Using only the entries below, output the lines starting at the one containing "RFID pin IRQ: A5 -> D5" and ending at the one containing "RELAY pin IN2: A2 -> D2", exactly and inclusive of both, omitting the pictures.

Stored data entries:
══════
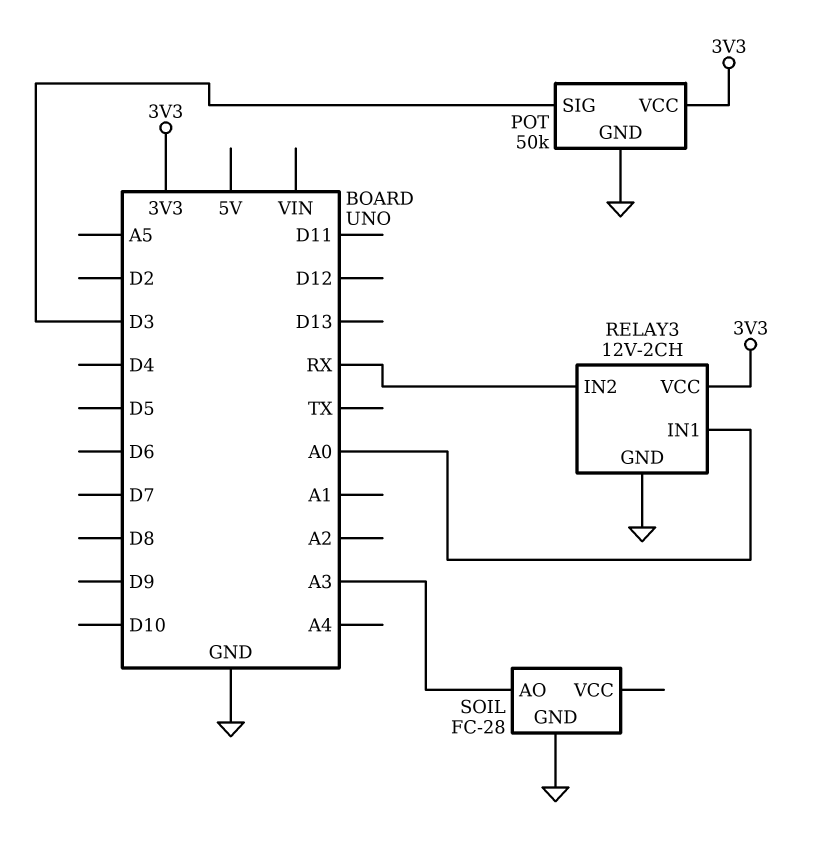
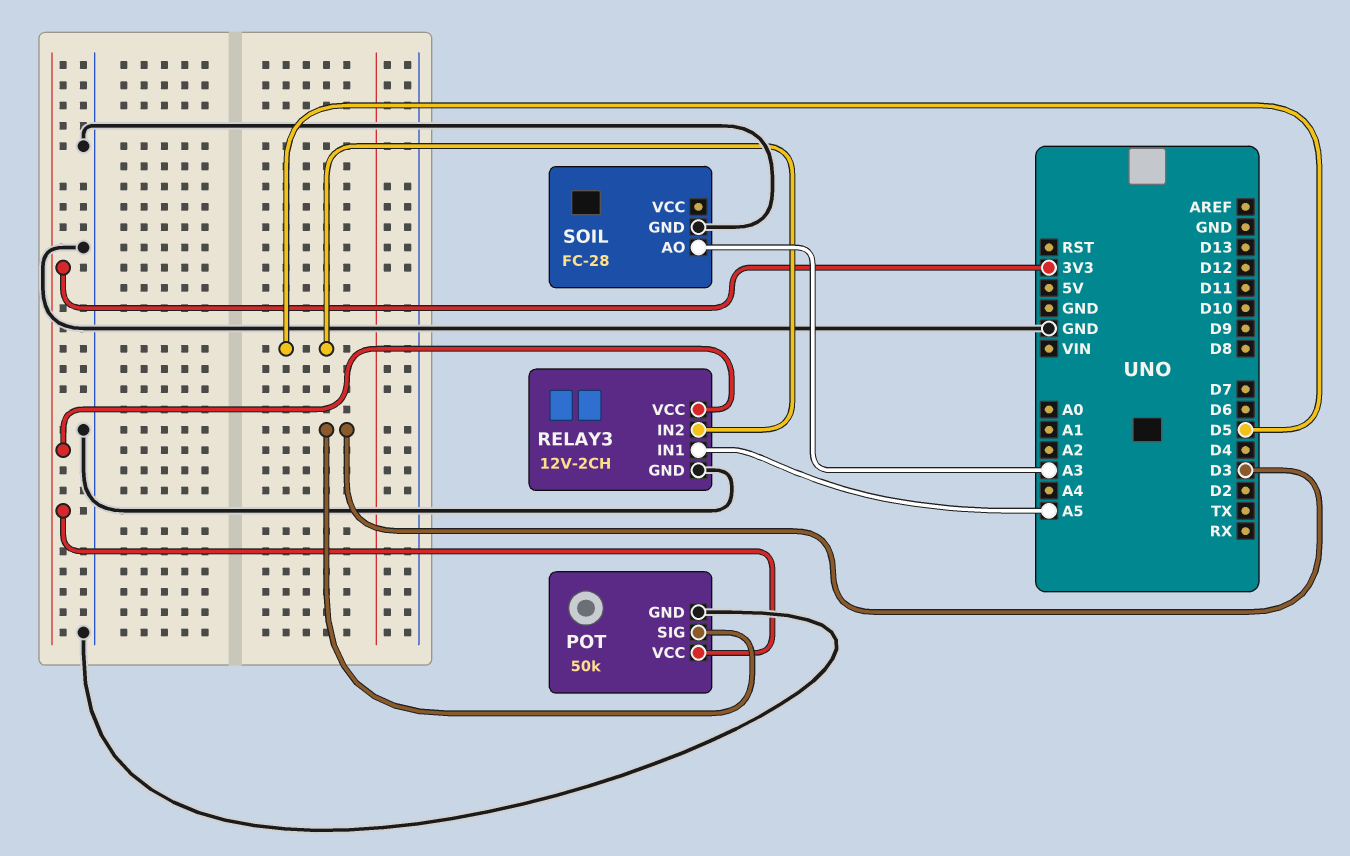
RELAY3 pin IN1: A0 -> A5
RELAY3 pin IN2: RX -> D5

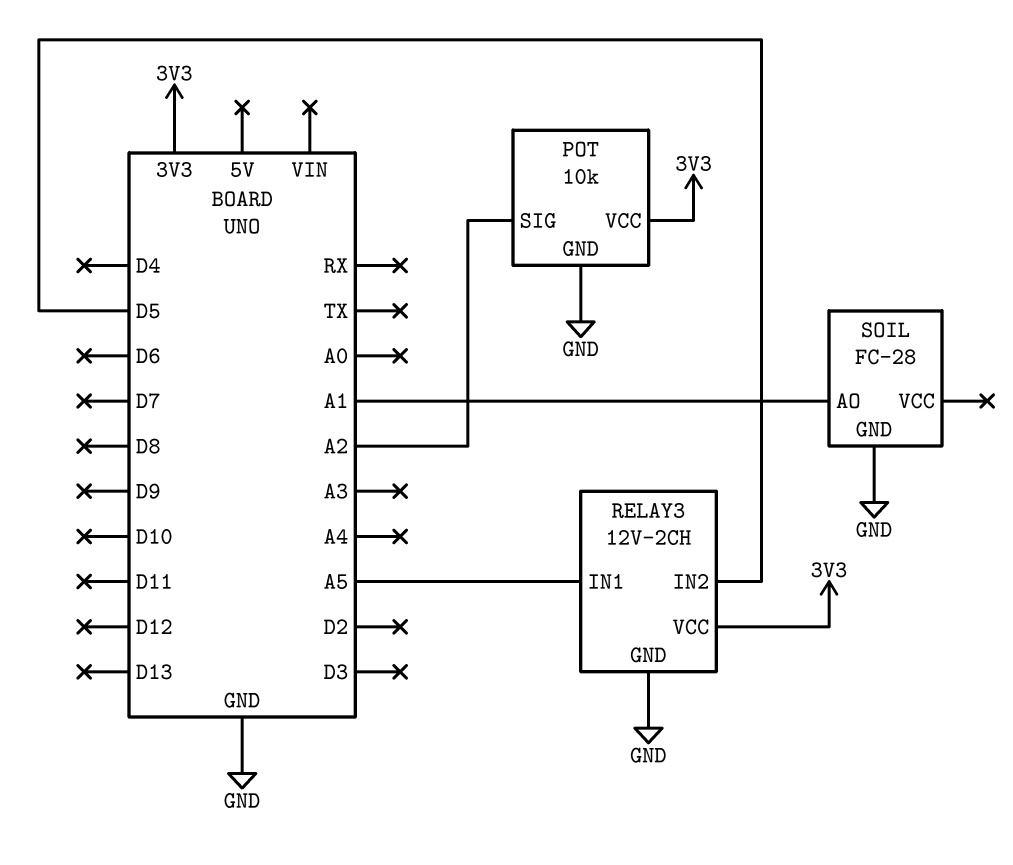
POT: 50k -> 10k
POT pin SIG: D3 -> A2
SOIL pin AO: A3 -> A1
══════
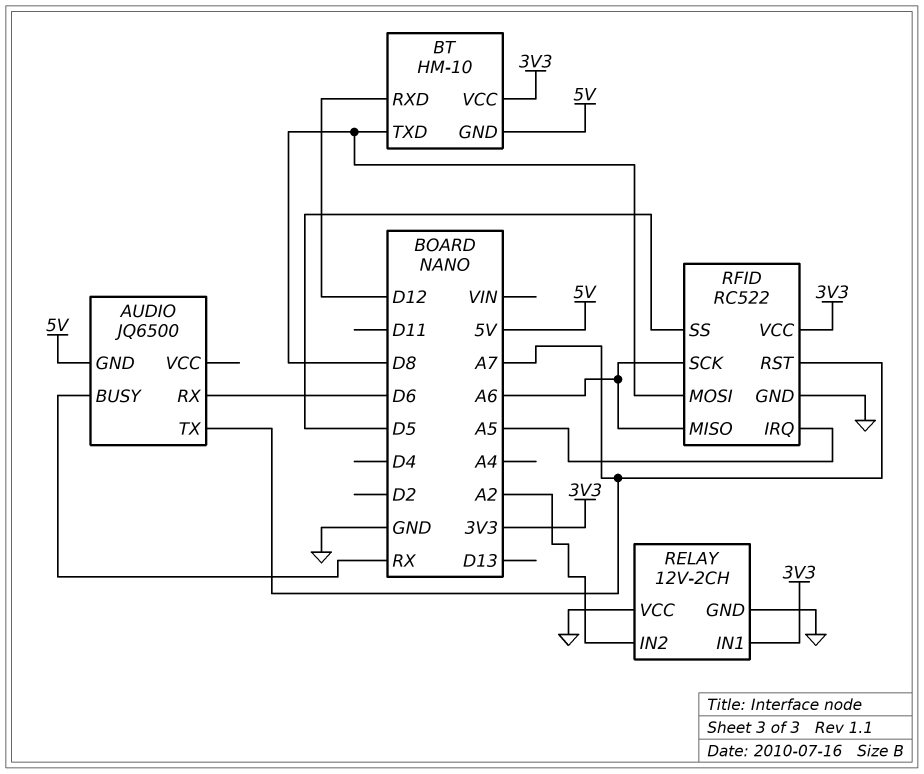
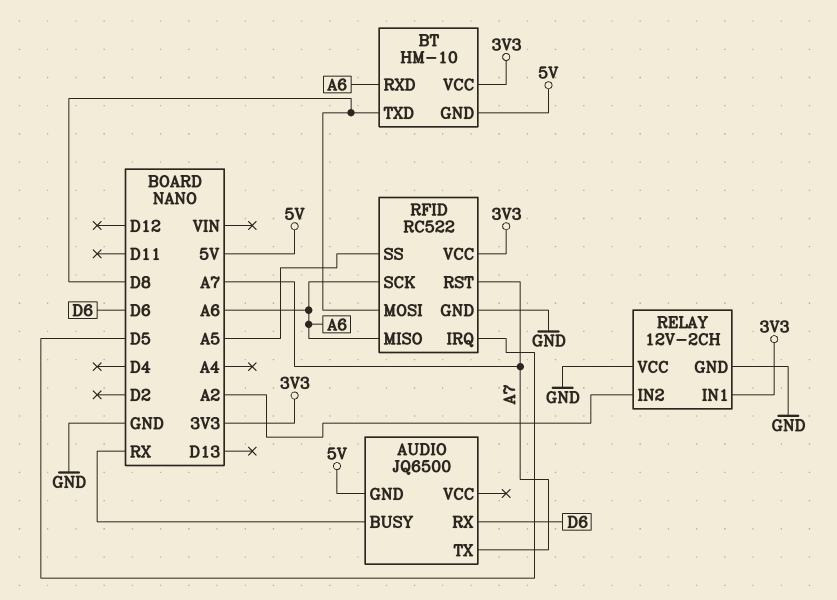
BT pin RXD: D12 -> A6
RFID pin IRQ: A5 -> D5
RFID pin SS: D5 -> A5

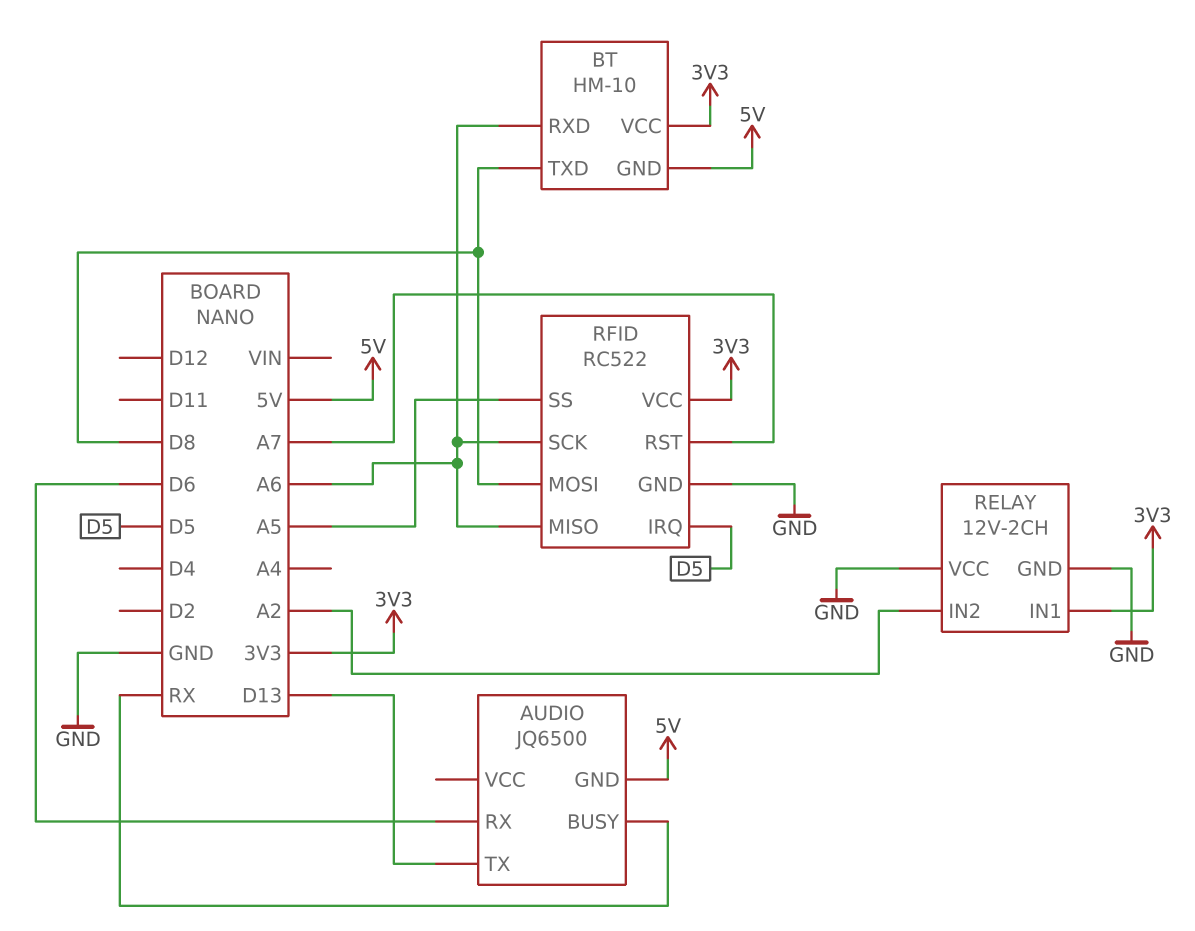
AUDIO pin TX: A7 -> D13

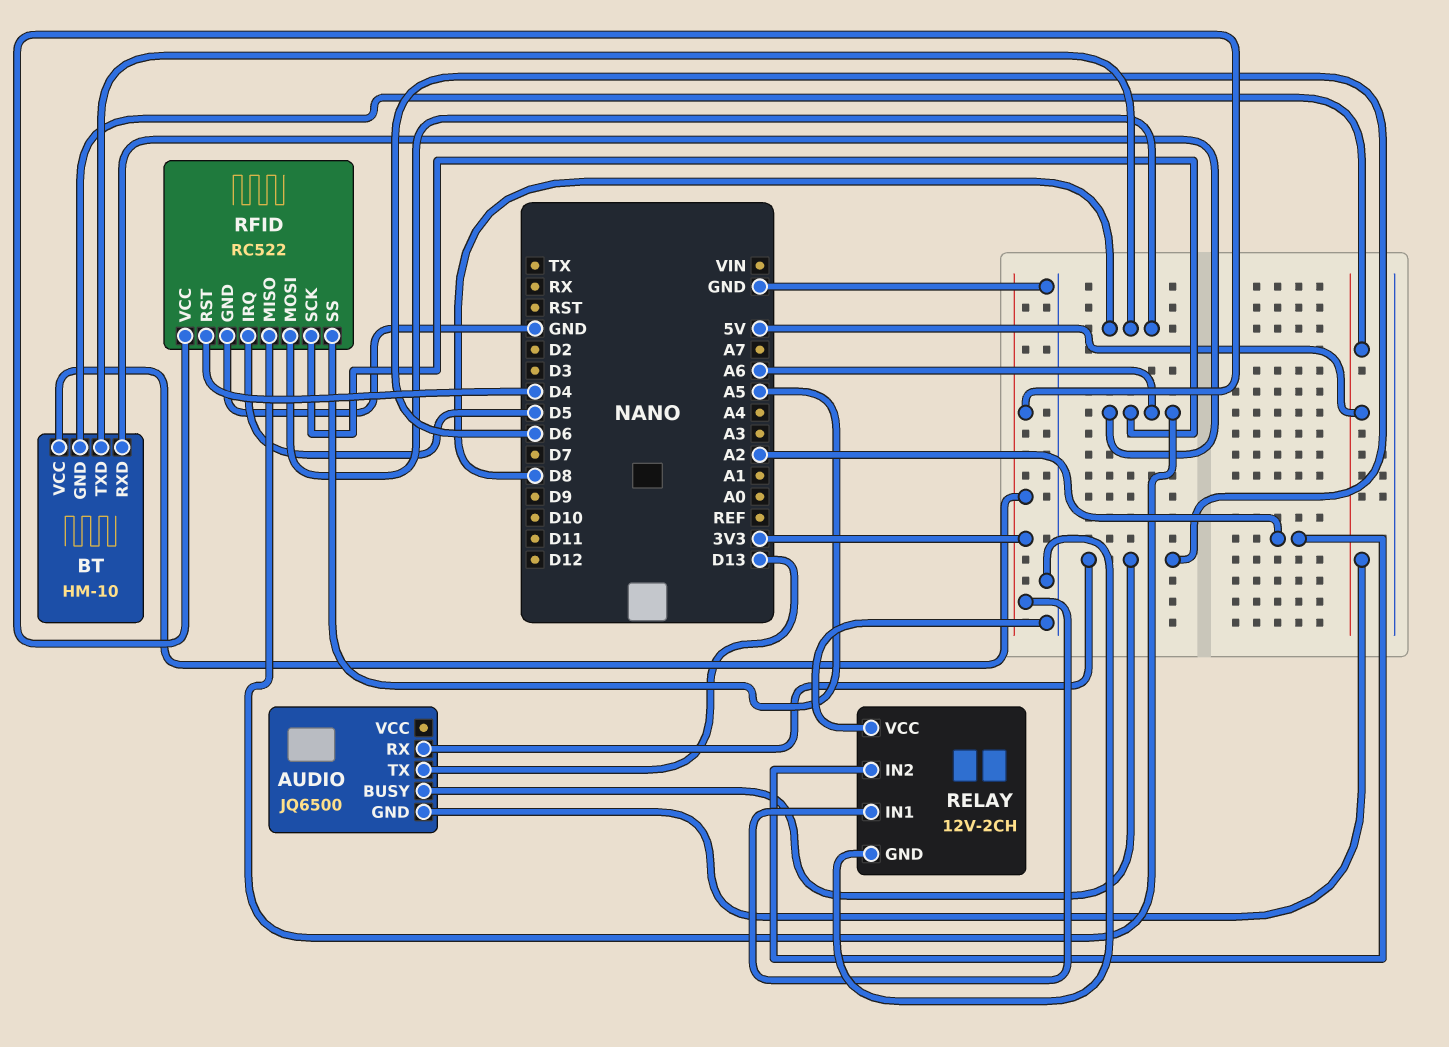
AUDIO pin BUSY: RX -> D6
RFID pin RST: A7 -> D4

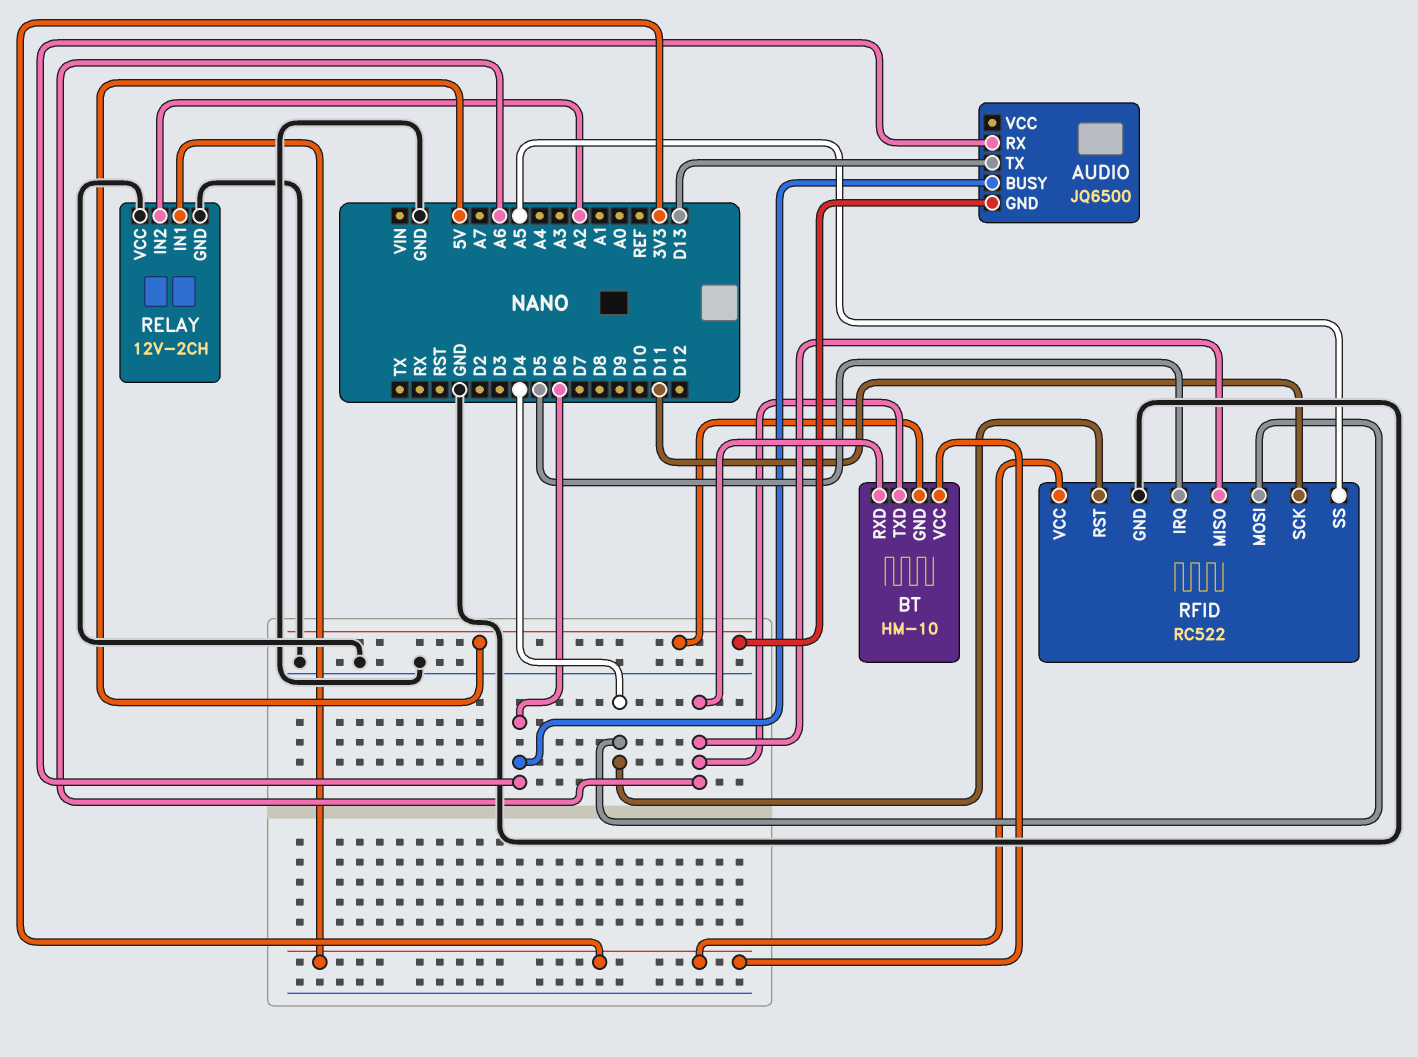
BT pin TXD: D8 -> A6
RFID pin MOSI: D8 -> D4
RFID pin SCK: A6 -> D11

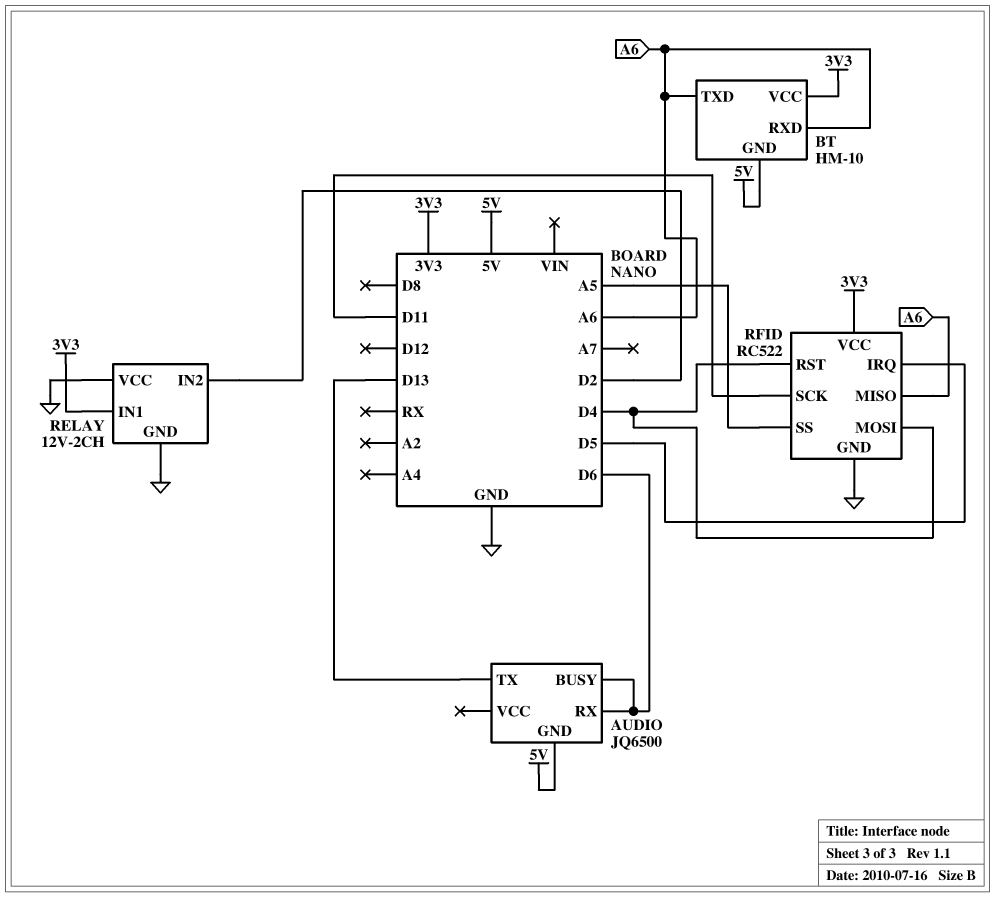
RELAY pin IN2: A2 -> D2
══════
◆ **OUTPUT OF THE EXERCISE**
RFID pin IRQ: A5 -> D5
RFID pin SS: D5 -> A5

AUDIO pin TX: A7 -> D13

AUDIO pin BUSY: RX -> D6
RFID pin RST: A7 -> D4

BT pin TXD: D8 -> A6
RFID pin MOSI: D8 -> D4
RFID pin SCK: A6 -> D11

RELAY pin IN2: A2 -> D2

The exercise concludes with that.